▶ [TASK TO COMPLETE]:
In your copy, include every line of the listing below exactly but none of the pictures.

##### DATA BELOW

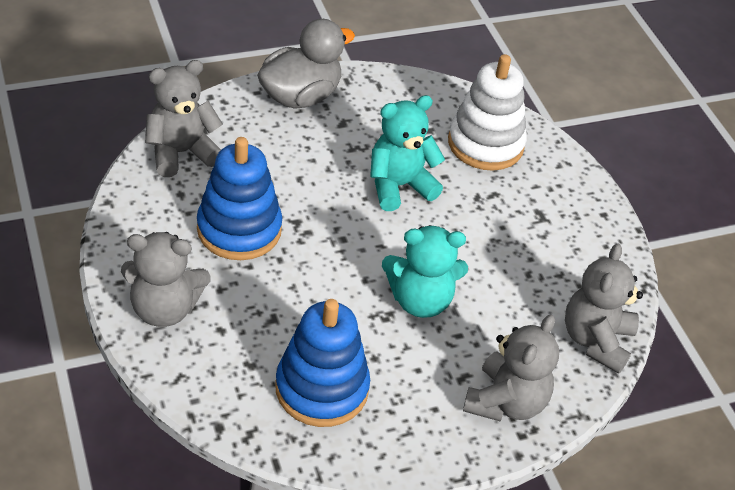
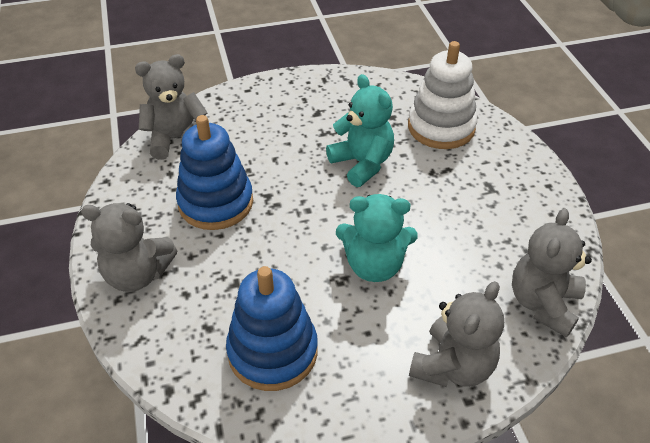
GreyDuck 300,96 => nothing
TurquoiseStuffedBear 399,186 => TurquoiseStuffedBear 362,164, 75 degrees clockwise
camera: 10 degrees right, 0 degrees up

##########

▶ [RESPONSE FOR THIS EXERCISE]:
GreyDuck 300,96 => nothing
TurquoiseStuffedBear 399,186 => TurquoiseStuffedBear 362,164, 75 degrees clockwise
camera: 10 degrees right, 0 degrees up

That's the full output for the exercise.